--- What is expected ---
Say the data back exactly as it is written below.

--- Object transformation records ---
....................

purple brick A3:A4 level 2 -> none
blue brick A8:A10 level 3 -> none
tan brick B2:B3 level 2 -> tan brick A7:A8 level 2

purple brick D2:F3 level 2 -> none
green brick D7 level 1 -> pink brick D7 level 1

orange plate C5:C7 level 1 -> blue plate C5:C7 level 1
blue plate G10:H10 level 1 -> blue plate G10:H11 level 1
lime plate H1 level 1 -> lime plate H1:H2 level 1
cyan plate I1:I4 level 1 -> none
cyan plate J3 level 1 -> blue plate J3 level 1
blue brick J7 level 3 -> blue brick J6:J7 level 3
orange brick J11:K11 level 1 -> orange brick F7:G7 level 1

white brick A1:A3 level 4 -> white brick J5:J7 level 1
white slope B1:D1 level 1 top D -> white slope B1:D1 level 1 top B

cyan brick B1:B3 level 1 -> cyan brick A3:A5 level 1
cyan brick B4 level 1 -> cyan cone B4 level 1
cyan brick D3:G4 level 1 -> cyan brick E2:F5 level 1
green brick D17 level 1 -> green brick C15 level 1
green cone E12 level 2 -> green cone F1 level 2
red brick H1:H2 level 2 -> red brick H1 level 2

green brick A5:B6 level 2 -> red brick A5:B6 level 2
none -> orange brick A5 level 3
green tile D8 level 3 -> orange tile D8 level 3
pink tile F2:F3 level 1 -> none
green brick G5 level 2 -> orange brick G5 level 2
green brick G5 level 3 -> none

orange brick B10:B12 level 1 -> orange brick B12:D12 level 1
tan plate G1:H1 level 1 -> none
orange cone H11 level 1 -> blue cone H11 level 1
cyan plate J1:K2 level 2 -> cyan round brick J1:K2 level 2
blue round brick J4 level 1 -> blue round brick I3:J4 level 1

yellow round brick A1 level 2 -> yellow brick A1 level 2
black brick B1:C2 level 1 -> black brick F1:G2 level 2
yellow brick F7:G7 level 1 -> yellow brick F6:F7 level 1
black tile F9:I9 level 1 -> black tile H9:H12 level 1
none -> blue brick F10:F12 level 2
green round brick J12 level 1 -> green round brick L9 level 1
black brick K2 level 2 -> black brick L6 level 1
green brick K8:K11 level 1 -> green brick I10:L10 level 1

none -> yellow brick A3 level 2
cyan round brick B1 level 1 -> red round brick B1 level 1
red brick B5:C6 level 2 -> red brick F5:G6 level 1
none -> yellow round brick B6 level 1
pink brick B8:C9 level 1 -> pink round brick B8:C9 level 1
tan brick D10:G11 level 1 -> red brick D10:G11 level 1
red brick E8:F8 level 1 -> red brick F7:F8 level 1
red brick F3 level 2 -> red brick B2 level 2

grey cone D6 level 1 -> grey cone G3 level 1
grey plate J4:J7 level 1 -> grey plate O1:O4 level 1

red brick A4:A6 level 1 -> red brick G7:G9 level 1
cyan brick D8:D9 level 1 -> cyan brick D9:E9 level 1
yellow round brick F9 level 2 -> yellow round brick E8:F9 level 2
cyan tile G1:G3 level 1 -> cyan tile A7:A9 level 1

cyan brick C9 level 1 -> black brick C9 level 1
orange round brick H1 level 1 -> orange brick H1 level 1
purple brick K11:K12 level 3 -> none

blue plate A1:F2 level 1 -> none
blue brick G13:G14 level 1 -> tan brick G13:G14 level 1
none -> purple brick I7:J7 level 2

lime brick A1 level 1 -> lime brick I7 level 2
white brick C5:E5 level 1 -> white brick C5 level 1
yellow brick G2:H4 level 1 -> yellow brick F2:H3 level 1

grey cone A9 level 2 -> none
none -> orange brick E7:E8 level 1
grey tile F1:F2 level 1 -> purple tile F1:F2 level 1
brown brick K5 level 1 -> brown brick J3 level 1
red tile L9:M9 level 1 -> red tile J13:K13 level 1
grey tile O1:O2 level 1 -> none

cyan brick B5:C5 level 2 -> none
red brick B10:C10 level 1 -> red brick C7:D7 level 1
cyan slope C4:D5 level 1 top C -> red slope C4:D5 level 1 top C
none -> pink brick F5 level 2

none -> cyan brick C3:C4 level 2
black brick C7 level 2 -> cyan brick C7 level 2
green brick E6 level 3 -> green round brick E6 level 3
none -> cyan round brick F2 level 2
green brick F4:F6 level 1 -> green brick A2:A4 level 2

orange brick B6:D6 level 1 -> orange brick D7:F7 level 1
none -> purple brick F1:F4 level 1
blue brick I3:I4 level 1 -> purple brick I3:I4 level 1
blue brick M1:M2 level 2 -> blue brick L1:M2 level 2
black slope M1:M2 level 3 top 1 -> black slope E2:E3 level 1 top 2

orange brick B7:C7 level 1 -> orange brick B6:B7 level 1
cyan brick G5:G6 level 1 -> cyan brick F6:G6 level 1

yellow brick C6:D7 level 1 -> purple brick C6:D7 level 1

....................

--- Solution to this exercise ---
purple brick A3:A4 level 2 -> none
blue brick A8:A10 level 3 -> none
tan brick B2:B3 level 2 -> tan brick A7:A8 level 2

purple brick D2:F3 level 2 -> none
green brick D7 level 1 -> pink brick D7 level 1

orange plate C5:C7 level 1 -> blue plate C5:C7 level 1
blue plate G10:H10 level 1 -> blue plate G10:H11 level 1
lime plate H1 level 1 -> lime plate H1:H2 level 1
cyan plate I1:I4 level 1 -> none
cyan plate J3 level 1 -> blue plate J3 level 1
blue brick J7 level 3 -> blue brick J6:J7 level 3
orange brick J11:K11 level 1 -> orange brick F7:G7 level 1

white brick A1:A3 level 4 -> white brick J5:J7 level 1
white slope B1:D1 level 1 top D -> white slope B1:D1 level 1 top B

cyan brick B1:B3 level 1 -> cyan brick A3:A5 level 1
cyan brick B4 level 1 -> cyan cone B4 level 1
cyan brick D3:G4 level 1 -> cyan brick E2:F5 level 1
green brick D17 level 1 -> green brick C15 level 1
green cone E12 level 2 -> green cone F1 level 2
red brick H1:H2 level 2 -> red brick H1 level 2

green brick A5:B6 level 2 -> red brick A5:B6 level 2
none -> orange brick A5 level 3
green tile D8 level 3 -> orange tile D8 level 3
pink tile F2:F3 level 1 -> none
green brick G5 level 2 -> orange brick G5 level 2
green brick G5 level 3 -> none

orange brick B10:B12 level 1 -> orange brick B12:D12 level 1
tan plate G1:H1 level 1 -> none
orange cone H11 level 1 -> blue cone H11 level 1
cyan plate J1:K2 level 2 -> cyan round brick J1:K2 level 2
blue round brick J4 level 1 -> blue round brick I3:J4 level 1

yellow round brick A1 level 2 -> yellow brick A1 level 2
black brick B1:C2 level 1 -> black brick F1:G2 level 2
yellow brick F7:G7 level 1 -> yellow brick F6:F7 level 1
black tile F9:I9 level 1 -> black tile H9:H12 level 1
none -> blue brick F10:F12 level 2
green round brick J12 level 1 -> green round brick L9 level 1
black brick K2 level 2 -> black brick L6 level 1
green brick K8:K11 level 1 -> green brick I10:L10 level 1

none -> yellow brick A3 level 2
cyan round brick B1 level 1 -> red round brick B1 level 1
red brick B5:C6 level 2 -> red brick F5:G6 level 1
none -> yellow round brick B6 level 1
pink brick B8:C9 level 1 -> pink round brick B8:C9 level 1
tan brick D10:G11 level 1 -> red brick D10:G11 level 1
red brick E8:F8 level 1 -> red brick F7:F8 level 1
red brick F3 level 2 -> red brick B2 level 2

grey cone D6 level 1 -> grey cone G3 level 1
grey plate J4:J7 level 1 -> grey plate O1:O4 level 1

red brick A4:A6 level 1 -> red brick G7:G9 level 1
cyan brick D8:D9 level 1 -> cyan brick D9:E9 level 1
yellow round brick F9 level 2 -> yellow round brick E8:F9 level 2
cyan tile G1:G3 level 1 -> cyan tile A7:A9 level 1

cyan brick C9 level 1 -> black brick C9 level 1
orange round brick H1 level 1 -> orange brick H1 level 1
purple brick K11:K12 level 3 -> none

blue plate A1:F2 level 1 -> none
blue brick G13:G14 level 1 -> tan brick G13:G14 level 1
none -> purple brick I7:J7 level 2

lime brick A1 level 1 -> lime brick I7 level 2
white brick C5:E5 level 1 -> white brick C5 level 1
yellow brick G2:H4 level 1 -> yellow brick F2:H3 level 1

grey cone A9 level 2 -> none
none -> orange brick E7:E8 level 1
grey tile F1:F2 level 1 -> purple tile F1:F2 level 1
brown brick K5 level 1 -> brown brick J3 level 1
red tile L9:M9 level 1 -> red tile J13:K13 level 1
grey tile O1:O2 level 1 -> none

cyan brick B5:C5 level 2 -> none
red brick B10:C10 level 1 -> red brick C7:D7 level 1
cyan slope C4:D5 level 1 top C -> red slope C4:D5 level 1 top C
none -> pink brick F5 level 2

none -> cyan brick C3:C4 level 2
black brick C7 level 2 -> cyan brick C7 level 2
green brick E6 level 3 -> green round brick E6 level 3
none -> cyan round brick F2 level 2
green brick F4:F6 level 1 -> green brick A2:A4 level 2

orange brick B6:D6 level 1 -> orange brick D7:F7 level 1
none -> purple brick F1:F4 level 1
blue brick I3:I4 level 1 -> purple brick I3:I4 level 1
blue brick M1:M2 level 2 -> blue brick L1:M2 level 2
black slope M1:M2 level 3 top 1 -> black slope E2:E3 level 1 top 2

orange brick B7:C7 level 1 -> orange brick B6:B7 level 1
cyan brick G5:G6 level 1 -> cyan brick F6:G6 level 1

yellow brick C6:D7 level 1 -> purple brick C6:D7 level 1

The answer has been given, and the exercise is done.